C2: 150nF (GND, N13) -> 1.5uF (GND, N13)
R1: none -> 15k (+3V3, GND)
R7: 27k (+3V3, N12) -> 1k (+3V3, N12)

---

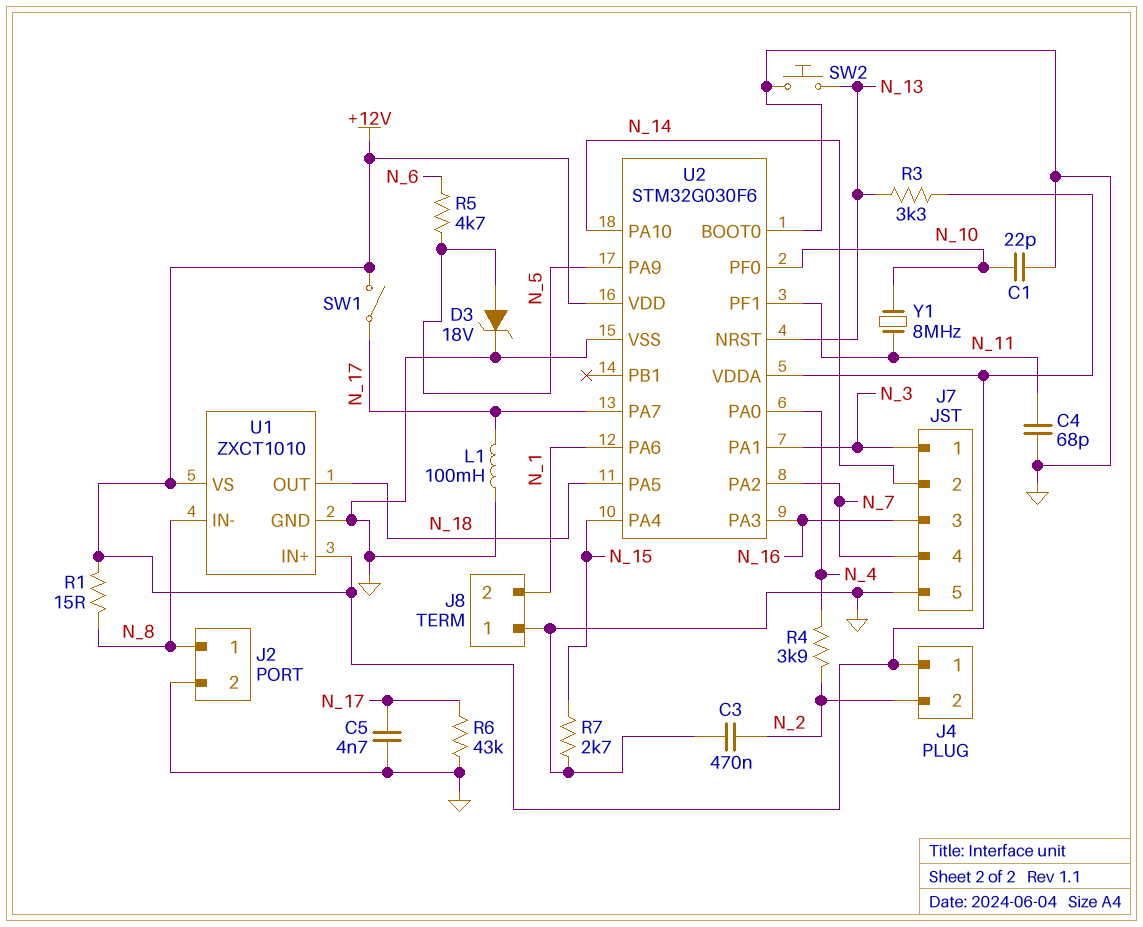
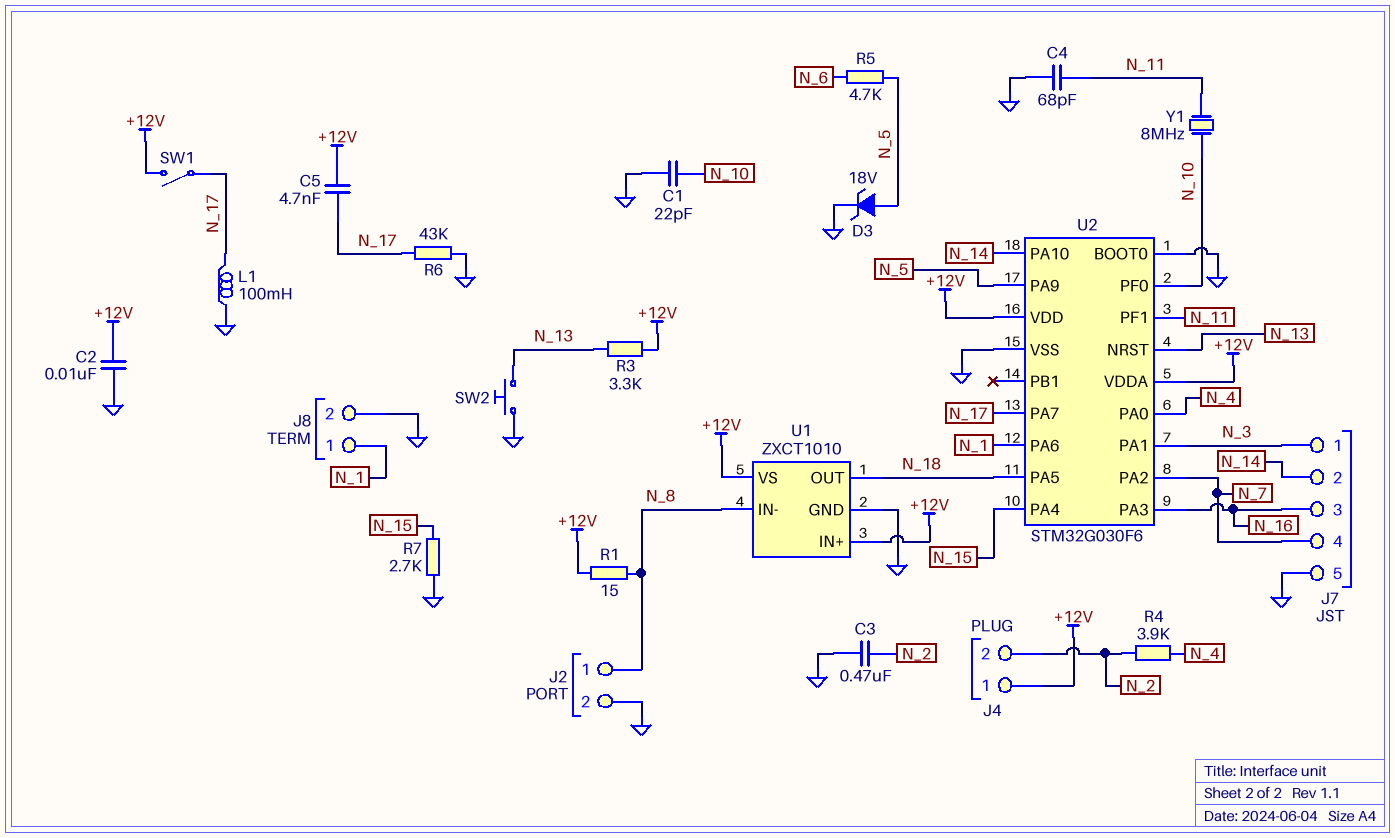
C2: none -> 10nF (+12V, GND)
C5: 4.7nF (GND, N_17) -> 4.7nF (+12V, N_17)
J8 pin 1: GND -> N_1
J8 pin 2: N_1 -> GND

...

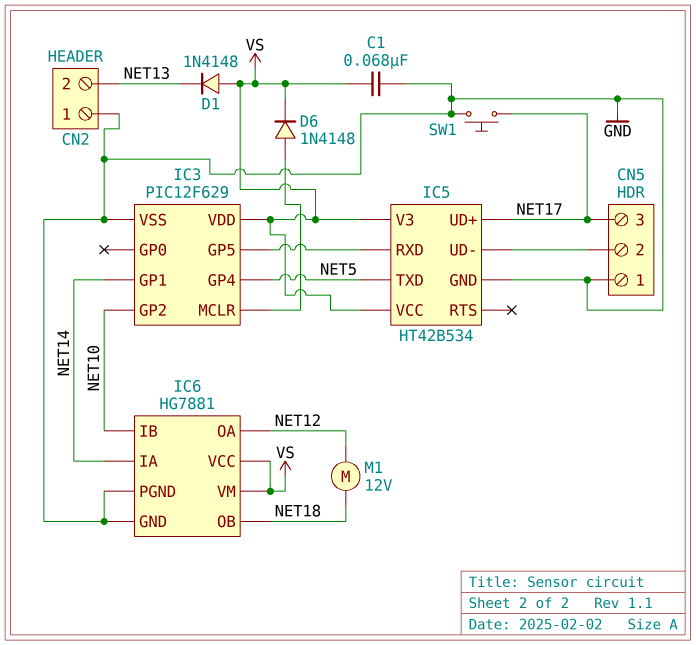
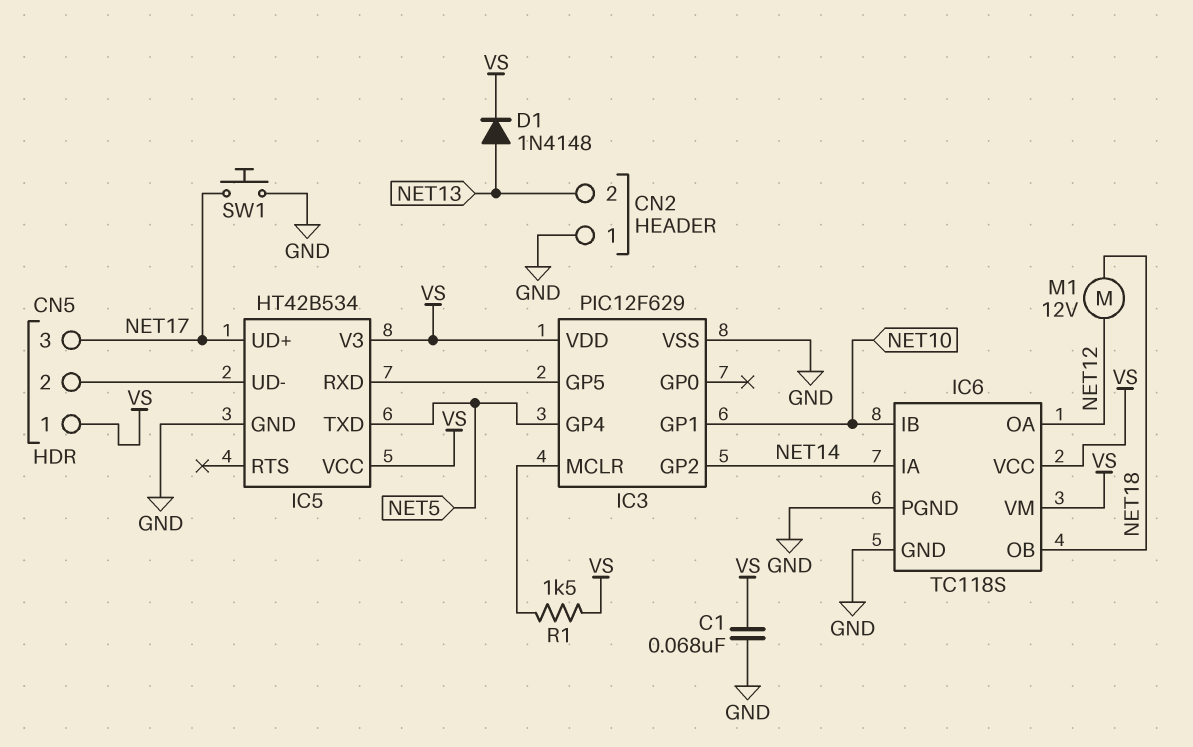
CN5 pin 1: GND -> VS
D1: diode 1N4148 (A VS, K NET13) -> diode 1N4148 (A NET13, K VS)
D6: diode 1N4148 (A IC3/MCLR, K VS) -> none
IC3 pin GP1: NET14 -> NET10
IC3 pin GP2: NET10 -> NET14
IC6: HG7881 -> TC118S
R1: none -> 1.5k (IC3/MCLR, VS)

• _Work to complete_:
With "MCLR" as the word to match, copy each line of the records that has it.

• _Finished task_:
D6: diode 1N4148 (A IC3/MCLR, K VS) -> none
R1: none -> 1.5k (IC3/MCLR, VS)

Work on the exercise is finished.